TASK STATEMENT >> Each line of the data that mentions the string "rojo" needs to be identified and copied.

[Before-and-after object listings]

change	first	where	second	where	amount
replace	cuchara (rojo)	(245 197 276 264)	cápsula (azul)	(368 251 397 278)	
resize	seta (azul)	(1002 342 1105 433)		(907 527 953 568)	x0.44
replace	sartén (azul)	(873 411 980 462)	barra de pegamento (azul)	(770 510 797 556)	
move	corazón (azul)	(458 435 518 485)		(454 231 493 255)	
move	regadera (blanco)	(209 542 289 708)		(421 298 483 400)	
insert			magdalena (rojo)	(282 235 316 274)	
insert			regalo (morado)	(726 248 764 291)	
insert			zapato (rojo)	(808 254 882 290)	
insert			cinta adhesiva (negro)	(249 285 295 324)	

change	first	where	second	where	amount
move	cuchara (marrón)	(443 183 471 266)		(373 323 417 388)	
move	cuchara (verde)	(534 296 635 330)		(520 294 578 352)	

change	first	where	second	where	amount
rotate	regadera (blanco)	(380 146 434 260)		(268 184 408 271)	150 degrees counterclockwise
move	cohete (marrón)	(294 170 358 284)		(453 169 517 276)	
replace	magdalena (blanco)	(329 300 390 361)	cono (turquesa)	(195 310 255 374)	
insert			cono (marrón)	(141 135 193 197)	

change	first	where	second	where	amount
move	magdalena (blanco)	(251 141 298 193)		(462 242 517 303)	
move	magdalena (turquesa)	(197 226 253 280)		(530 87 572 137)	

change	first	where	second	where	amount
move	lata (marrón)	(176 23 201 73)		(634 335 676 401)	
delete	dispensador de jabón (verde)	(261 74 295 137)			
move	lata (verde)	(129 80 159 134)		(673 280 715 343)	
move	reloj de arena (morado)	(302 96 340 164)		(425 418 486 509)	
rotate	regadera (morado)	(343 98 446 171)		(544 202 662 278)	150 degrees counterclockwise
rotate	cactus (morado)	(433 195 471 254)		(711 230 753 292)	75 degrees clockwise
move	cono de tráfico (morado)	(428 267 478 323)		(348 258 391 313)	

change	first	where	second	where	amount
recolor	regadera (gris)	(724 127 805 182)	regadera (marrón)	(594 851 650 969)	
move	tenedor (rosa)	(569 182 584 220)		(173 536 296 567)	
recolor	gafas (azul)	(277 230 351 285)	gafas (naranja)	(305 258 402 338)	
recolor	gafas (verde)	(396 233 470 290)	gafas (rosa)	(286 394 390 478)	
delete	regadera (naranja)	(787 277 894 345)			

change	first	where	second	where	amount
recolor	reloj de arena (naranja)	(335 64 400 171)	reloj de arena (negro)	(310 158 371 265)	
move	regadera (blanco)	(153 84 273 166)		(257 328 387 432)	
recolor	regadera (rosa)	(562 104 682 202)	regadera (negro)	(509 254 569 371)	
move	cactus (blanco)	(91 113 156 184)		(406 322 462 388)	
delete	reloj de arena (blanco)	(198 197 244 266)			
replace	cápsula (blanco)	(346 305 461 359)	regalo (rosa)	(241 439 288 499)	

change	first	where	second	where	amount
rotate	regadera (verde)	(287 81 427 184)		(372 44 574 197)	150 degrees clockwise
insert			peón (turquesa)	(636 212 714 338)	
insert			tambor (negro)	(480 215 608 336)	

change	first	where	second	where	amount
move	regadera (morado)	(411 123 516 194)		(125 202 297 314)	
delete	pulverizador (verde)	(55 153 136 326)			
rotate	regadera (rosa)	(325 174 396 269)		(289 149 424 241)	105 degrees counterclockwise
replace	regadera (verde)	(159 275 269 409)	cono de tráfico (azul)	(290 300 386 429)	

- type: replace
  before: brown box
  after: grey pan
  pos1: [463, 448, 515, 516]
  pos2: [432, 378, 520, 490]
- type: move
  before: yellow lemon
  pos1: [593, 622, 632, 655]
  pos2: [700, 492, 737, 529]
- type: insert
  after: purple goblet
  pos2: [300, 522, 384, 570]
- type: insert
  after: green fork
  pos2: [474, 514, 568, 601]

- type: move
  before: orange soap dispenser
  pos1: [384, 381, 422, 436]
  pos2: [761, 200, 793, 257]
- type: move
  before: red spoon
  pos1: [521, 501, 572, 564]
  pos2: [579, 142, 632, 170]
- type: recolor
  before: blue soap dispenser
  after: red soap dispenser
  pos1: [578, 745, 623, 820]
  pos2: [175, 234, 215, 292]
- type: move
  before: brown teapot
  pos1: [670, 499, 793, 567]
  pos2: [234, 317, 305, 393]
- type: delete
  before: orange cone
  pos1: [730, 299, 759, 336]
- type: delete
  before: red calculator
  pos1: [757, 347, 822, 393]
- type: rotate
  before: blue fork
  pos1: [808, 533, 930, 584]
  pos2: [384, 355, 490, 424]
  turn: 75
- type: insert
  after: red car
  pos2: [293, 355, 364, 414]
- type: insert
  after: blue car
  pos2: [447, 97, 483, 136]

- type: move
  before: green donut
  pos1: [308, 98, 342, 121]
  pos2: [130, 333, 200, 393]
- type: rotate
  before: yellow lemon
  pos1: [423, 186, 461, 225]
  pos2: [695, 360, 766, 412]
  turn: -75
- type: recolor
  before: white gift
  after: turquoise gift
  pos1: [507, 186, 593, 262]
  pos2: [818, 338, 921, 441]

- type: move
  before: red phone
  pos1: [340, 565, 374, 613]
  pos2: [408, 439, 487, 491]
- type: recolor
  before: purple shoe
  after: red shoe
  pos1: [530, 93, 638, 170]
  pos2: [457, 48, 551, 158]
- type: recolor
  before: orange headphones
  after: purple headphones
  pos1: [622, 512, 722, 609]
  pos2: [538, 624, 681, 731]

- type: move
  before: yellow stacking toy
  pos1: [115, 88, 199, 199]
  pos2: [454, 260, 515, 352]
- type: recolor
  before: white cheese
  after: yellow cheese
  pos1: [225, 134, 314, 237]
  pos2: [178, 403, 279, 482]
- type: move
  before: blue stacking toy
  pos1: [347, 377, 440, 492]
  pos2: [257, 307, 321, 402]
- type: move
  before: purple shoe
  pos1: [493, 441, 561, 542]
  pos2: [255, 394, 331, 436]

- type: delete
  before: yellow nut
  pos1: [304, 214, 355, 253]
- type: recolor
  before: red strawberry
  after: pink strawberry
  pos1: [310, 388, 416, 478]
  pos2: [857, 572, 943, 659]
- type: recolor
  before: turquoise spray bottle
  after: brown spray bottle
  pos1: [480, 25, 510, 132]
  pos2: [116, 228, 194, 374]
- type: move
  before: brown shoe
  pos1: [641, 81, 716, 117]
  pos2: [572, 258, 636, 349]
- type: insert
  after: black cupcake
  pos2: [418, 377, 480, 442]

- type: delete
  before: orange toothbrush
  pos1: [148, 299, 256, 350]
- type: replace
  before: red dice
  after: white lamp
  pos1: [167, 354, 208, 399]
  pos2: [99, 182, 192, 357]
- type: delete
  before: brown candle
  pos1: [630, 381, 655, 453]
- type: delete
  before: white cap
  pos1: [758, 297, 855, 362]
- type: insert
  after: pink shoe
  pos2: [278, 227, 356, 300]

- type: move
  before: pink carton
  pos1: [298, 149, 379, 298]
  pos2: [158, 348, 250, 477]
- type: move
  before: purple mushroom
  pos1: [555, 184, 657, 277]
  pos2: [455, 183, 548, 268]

RESULT FOR THIS EXERCISE >>
replace	cuchara (rojo)	(245 197 276 264)	cápsula (azul)	(368 251 397 278)	
insert			magdalena (rojo)	(282 235 316 274)	
insert			zapato (rojo)	(808 254 882 290)	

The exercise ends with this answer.